Every line from the one holding "none -> purple plate J5:L5 level 1" to the end of the entries should be repeated exactly, with the pictures left out.
*-*-*
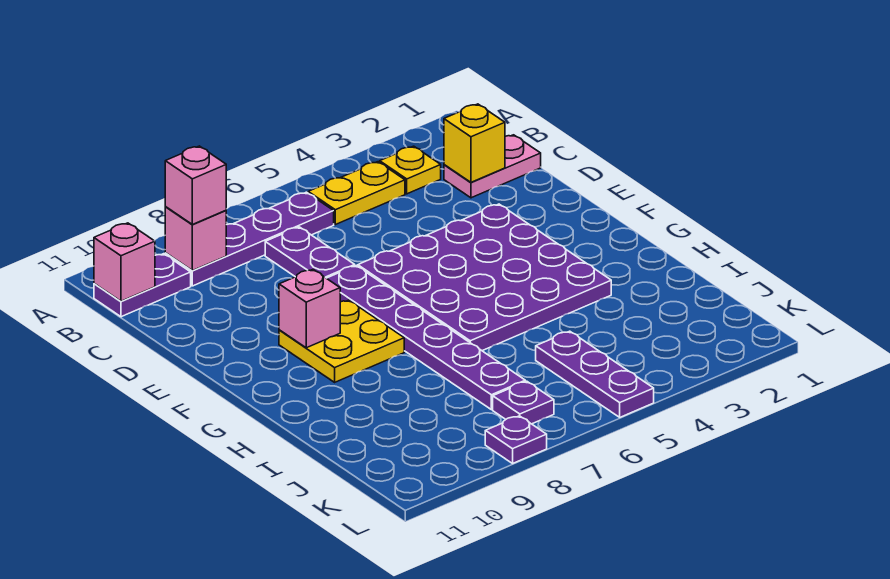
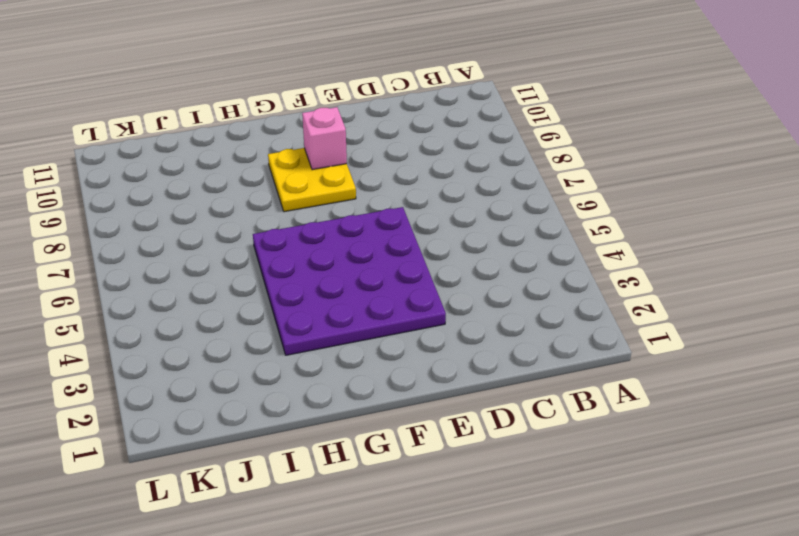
none -> yellow plate B3 level 1
none -> yellow plate B4:B5 level 1
none -> purple plate B6:B9 level 1

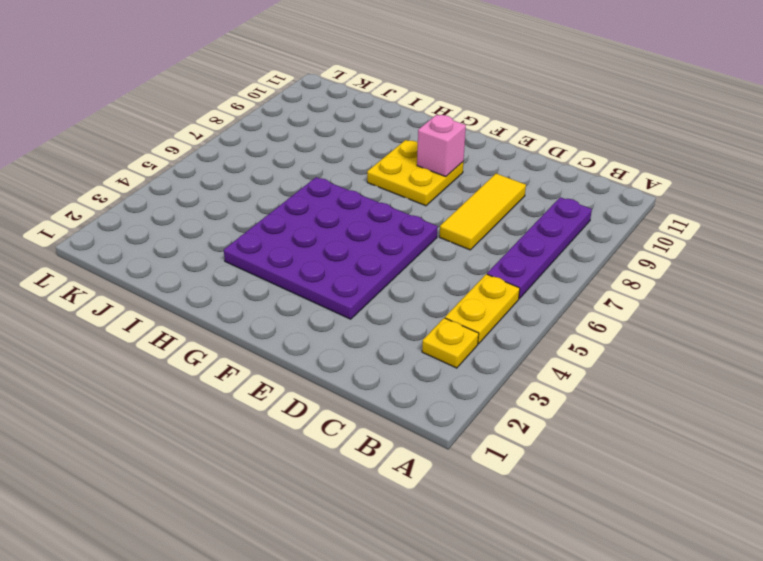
yellow tile D7:D9 level 1 -> purple plate C7:D7 level 1
none -> purple plate B10:B11 level 1
none -> pink plate C1:C2 level 1
none -> purple plate E7:J7 level 1

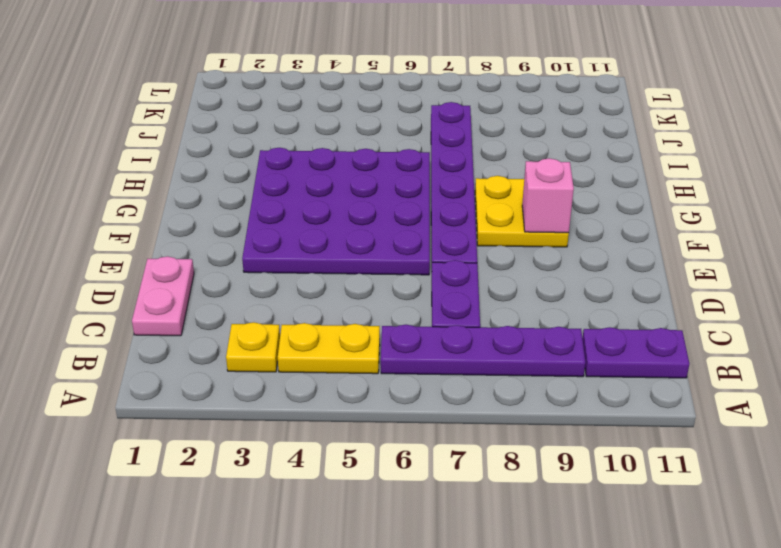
pink plate C1:D1 level 1 -> pink plate C1:C2 level 1
none -> purple plate J5:L5 level 1
none -> purple plate K7 level 1
none -> purple plate L8 level 1

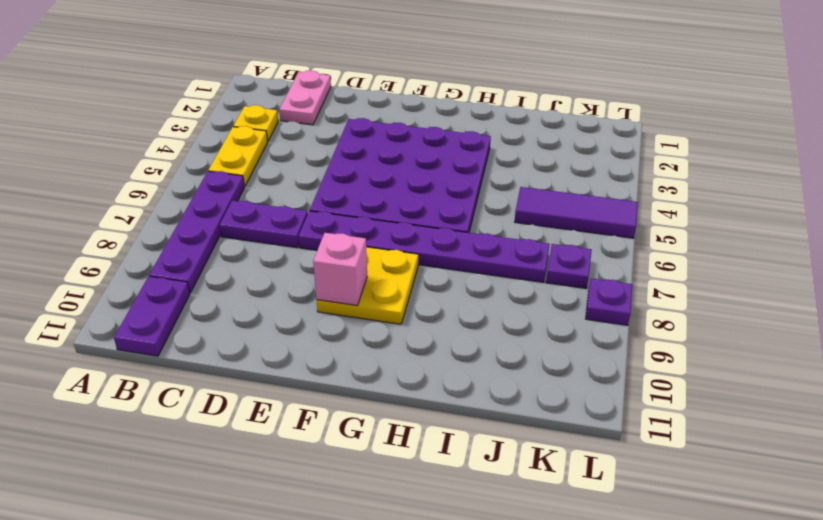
purple tile J5:L5 level 1 -> purple plate J5:L5 level 1
none -> pink brick B9 level 2
none -> pink brick B11 level 2
none -> yellow brick C2 level 2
*-*-*
■ ANSWER SPACE
none -> purple plate J5:L5 level 1
none -> purple plate K7 level 1
none -> purple plate L8 level 1

purple tile J5:L5 level 1 -> purple plate J5:L5 level 1
none -> pink brick B9 level 2
none -> pink brick B11 level 2
none -> yellow brick C2 level 2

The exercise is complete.